Before-and-after object listings
════

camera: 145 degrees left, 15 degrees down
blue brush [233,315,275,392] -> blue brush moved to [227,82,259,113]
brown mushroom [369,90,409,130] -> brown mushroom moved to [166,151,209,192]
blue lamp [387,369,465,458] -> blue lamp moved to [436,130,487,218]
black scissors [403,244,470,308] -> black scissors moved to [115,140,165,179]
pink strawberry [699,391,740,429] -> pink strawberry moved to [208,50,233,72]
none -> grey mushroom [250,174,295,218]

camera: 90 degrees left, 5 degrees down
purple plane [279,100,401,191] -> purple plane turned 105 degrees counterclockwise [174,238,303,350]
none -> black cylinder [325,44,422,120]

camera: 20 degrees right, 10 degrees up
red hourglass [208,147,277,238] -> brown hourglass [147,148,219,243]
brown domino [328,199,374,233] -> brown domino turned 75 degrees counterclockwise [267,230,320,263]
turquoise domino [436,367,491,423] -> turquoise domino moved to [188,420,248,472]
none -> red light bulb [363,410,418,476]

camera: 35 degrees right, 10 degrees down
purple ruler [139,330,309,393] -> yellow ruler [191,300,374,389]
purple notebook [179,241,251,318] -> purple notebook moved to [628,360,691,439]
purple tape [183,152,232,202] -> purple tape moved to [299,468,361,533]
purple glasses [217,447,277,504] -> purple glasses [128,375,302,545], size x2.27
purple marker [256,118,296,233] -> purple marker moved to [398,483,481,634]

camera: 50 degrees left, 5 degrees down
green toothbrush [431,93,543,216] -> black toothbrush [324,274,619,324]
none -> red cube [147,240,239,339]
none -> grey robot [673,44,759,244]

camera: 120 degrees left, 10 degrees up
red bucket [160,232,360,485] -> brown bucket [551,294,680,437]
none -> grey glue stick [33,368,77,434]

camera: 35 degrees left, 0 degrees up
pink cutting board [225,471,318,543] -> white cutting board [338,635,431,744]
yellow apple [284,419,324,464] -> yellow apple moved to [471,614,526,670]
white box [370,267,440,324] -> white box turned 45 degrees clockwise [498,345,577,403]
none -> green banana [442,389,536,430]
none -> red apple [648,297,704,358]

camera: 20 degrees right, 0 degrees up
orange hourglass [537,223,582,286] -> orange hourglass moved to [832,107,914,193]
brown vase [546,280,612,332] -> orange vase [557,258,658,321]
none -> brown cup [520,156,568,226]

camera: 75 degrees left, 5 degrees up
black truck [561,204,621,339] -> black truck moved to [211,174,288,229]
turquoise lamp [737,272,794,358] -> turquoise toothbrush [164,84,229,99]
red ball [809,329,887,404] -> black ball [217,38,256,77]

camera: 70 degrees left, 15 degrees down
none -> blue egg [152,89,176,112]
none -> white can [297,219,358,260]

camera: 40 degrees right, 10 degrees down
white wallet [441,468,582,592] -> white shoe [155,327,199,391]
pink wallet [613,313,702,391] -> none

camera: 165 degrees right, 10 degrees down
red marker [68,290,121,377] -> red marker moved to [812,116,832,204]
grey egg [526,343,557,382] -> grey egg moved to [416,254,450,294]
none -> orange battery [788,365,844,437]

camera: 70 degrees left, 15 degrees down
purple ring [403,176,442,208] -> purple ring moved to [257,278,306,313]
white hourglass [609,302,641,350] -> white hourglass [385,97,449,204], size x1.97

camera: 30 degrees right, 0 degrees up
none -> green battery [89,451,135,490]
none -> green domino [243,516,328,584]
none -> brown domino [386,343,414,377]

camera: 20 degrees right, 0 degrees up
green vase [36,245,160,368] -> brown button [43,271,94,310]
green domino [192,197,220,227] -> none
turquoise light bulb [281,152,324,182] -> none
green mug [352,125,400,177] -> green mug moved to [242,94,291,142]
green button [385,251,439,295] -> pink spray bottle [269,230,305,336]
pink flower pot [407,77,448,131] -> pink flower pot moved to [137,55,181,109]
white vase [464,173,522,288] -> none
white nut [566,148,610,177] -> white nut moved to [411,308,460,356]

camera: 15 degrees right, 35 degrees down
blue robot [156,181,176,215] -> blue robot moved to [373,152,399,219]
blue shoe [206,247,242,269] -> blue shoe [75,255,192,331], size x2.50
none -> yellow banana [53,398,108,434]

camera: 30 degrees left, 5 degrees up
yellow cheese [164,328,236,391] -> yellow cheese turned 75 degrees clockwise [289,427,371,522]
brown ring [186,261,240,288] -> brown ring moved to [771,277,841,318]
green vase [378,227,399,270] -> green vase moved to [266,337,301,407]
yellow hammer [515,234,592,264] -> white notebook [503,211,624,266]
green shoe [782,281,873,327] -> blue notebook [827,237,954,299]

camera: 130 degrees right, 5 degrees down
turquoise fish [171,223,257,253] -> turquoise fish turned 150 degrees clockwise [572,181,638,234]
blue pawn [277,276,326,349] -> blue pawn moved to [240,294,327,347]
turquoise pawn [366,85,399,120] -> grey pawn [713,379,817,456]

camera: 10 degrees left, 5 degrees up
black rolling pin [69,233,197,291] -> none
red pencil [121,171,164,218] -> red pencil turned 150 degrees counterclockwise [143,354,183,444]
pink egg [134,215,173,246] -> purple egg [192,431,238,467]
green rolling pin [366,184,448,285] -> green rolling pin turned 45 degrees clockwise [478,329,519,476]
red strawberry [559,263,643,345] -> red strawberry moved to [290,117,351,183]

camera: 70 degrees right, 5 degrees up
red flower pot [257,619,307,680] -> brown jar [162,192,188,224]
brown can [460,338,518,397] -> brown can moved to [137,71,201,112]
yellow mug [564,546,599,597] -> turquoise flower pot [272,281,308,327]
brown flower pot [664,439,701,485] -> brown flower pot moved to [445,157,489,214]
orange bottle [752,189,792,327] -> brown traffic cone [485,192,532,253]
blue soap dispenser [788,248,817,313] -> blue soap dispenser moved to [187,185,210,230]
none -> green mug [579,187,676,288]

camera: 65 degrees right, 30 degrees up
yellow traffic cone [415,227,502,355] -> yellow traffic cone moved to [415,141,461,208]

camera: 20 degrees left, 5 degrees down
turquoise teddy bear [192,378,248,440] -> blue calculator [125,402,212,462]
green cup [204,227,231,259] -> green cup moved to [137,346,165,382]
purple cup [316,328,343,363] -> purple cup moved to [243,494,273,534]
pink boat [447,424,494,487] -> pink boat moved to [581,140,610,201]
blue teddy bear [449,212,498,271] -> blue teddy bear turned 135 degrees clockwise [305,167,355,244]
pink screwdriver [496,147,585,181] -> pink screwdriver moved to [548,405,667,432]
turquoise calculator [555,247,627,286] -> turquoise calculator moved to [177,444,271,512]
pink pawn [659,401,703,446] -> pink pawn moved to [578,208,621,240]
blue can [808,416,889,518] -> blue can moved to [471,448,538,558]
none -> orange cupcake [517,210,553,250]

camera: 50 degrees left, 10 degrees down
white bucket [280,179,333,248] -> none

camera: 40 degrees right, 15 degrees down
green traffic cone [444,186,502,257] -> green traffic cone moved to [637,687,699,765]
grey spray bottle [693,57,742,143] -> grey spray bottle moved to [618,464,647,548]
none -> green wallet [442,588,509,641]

════

== What is being asked ==
The complete set of entries above must be reproduced verbatim.

== Exercise result ==
camera: 145 degrees left, 15 degrees down
blue brush [233,315,275,392] -> blue brush moved to [227,82,259,113]
brown mushroom [369,90,409,130] -> brown mushroom moved to [166,151,209,192]
blue lamp [387,369,465,458] -> blue lamp moved to [436,130,487,218]
black scissors [403,244,470,308] -> black scissors moved to [115,140,165,179]
pink strawberry [699,391,740,429] -> pink strawberry moved to [208,50,233,72]
none -> grey mushroom [250,174,295,218]

camera: 90 degrees left, 5 degrees down
purple plane [279,100,401,191] -> purple plane turned 105 degrees counterclockwise [174,238,303,350]
none -> black cylinder [325,44,422,120]

camera: 20 degrees right, 10 degrees up
red hourglass [208,147,277,238] -> brown hourglass [147,148,219,243]
brown domino [328,199,374,233] -> brown domino turned 75 degrees counterclockwise [267,230,320,263]
turquoise domino [436,367,491,423] -> turquoise domino moved to [188,420,248,472]
none -> red light bulb [363,410,418,476]

camera: 35 degrees right, 10 degrees down
purple ruler [139,330,309,393] -> yellow ruler [191,300,374,389]
purple notebook [179,241,251,318] -> purple notebook moved to [628,360,691,439]
purple tape [183,152,232,202] -> purple tape moved to [299,468,361,533]
purple glasses [217,447,277,504] -> purple glasses [128,375,302,545], size x2.27
purple marker [256,118,296,233] -> purple marker moved to [398,483,481,634]

camera: 50 degrees left, 5 degrees down
green toothbrush [431,93,543,216] -> black toothbrush [324,274,619,324]
none -> red cube [147,240,239,339]
none -> grey robot [673,44,759,244]

camera: 120 degrees left, 10 degrees up
red bucket [160,232,360,485] -> brown bucket [551,294,680,437]
none -> grey glue stick [33,368,77,434]

camera: 35 degrees left, 0 degrees up
pink cutting board [225,471,318,543] -> white cutting board [338,635,431,744]
yellow apple [284,419,324,464] -> yellow apple moved to [471,614,526,670]
white box [370,267,440,324] -> white box turned 45 degrees clockwise [498,345,577,403]
none -> green banana [442,389,536,430]
none -> red apple [648,297,704,358]

camera: 20 degrees right, 0 degrees up
orange hourglass [537,223,582,286] -> orange hourglass moved to [832,107,914,193]
brown vase [546,280,612,332] -> orange vase [557,258,658,321]
none -> brown cup [520,156,568,226]

camera: 75 degrees left, 5 degrees up
black truck [561,204,621,339] -> black truck moved to [211,174,288,229]
turquoise lamp [737,272,794,358] -> turquoise toothbrush [164,84,229,99]
red ball [809,329,887,404] -> black ball [217,38,256,77]

camera: 70 degrees left, 15 degrees down
none -> blue egg [152,89,176,112]
none -> white can [297,219,358,260]

camera: 40 degrees right, 10 degrees down
white wallet [441,468,582,592] -> white shoe [155,327,199,391]
pink wallet [613,313,702,391] -> none

camera: 165 degrees right, 10 degrees down
red marker [68,290,121,377] -> red marker moved to [812,116,832,204]
grey egg [526,343,557,382] -> grey egg moved to [416,254,450,294]
none -> orange battery [788,365,844,437]

camera: 70 degrees left, 15 degrees down
purple ring [403,176,442,208] -> purple ring moved to [257,278,306,313]
white hourglass [609,302,641,350] -> white hourglass [385,97,449,204], size x1.97

camera: 30 degrees right, 0 degrees up
none -> green battery [89,451,135,490]
none -> green domino [243,516,328,584]
none -> brown domino [386,343,414,377]

camera: 20 degrees right, 0 degrees up
green vase [36,245,160,368] -> brown button [43,271,94,310]
green domino [192,197,220,227] -> none
turquoise light bulb [281,152,324,182] -> none
green mug [352,125,400,177] -> green mug moved to [242,94,291,142]
green button [385,251,439,295] -> pink spray bottle [269,230,305,336]
pink flower pot [407,77,448,131] -> pink flower pot moved to [137,55,181,109]
white vase [464,173,522,288] -> none
white nut [566,148,610,177] -> white nut moved to [411,308,460,356]

camera: 15 degrees right, 35 degrees down
blue robot [156,181,176,215] -> blue robot moved to [373,152,399,219]
blue shoe [206,247,242,269] -> blue shoe [75,255,192,331], size x2.50
none -> yellow banana [53,398,108,434]

camera: 30 degrees left, 5 degrees up
yellow cheese [164,328,236,391] -> yellow cheese turned 75 degrees clockwise [289,427,371,522]
brown ring [186,261,240,288] -> brown ring moved to [771,277,841,318]
green vase [378,227,399,270] -> green vase moved to [266,337,301,407]
yellow hammer [515,234,592,264] -> white notebook [503,211,624,266]
green shoe [782,281,873,327] -> blue notebook [827,237,954,299]

camera: 130 degrees right, 5 degrees down
turquoise fish [171,223,257,253] -> turquoise fish turned 150 degrees clockwise [572,181,638,234]
blue pawn [277,276,326,349] -> blue pawn moved to [240,294,327,347]
turquoise pawn [366,85,399,120] -> grey pawn [713,379,817,456]

camera: 10 degrees left, 5 degrees up
black rolling pin [69,233,197,291] -> none
red pencil [121,171,164,218] -> red pencil turned 150 degrees counterclockwise [143,354,183,444]
pink egg [134,215,173,246] -> purple egg [192,431,238,467]
green rolling pin [366,184,448,285] -> green rolling pin turned 45 degrees clockwise [478,329,519,476]
red strawberry [559,263,643,345] -> red strawberry moved to [290,117,351,183]

camera: 70 degrees right, 5 degrees up
red flower pot [257,619,307,680] -> brown jar [162,192,188,224]
brown can [460,338,518,397] -> brown can moved to [137,71,201,112]
yellow mug [564,546,599,597] -> turquoise flower pot [272,281,308,327]
brown flower pot [664,439,701,485] -> brown flower pot moved to [445,157,489,214]
orange bottle [752,189,792,327] -> brown traffic cone [485,192,532,253]
blue soap dispenser [788,248,817,313] -> blue soap dispenser moved to [187,185,210,230]
none -> green mug [579,187,676,288]

camera: 65 degrees right, 30 degrees up
yellow traffic cone [415,227,502,355] -> yellow traffic cone moved to [415,141,461,208]

camera: 20 degrees left, 5 degrees down
turquoise teddy bear [192,378,248,440] -> blue calculator [125,402,212,462]
green cup [204,227,231,259] -> green cup moved to [137,346,165,382]
purple cup [316,328,343,363] -> purple cup moved to [243,494,273,534]
pink boat [447,424,494,487] -> pink boat moved to [581,140,610,201]
blue teddy bear [449,212,498,271] -> blue teddy bear turned 135 degrees clockwise [305,167,355,244]
pink screwdriver [496,147,585,181] -> pink screwdriver moved to [548,405,667,432]
turquoise calculator [555,247,627,286] -> turquoise calculator moved to [177,444,271,512]
pink pawn [659,401,703,446] -> pink pawn moved to [578,208,621,240]
blue can [808,416,889,518] -> blue can moved to [471,448,538,558]
none -> orange cupcake [517,210,553,250]

camera: 50 degrees left, 10 degrees down
white bucket [280,179,333,248] -> none

camera: 40 degrees right, 15 degrees down
green traffic cone [444,186,502,257] -> green traffic cone moved to [637,687,699,765]
grey spray bottle [693,57,742,143] -> grey spray bottle moved to [618,464,647,548]
none -> green wallet [442,588,509,641]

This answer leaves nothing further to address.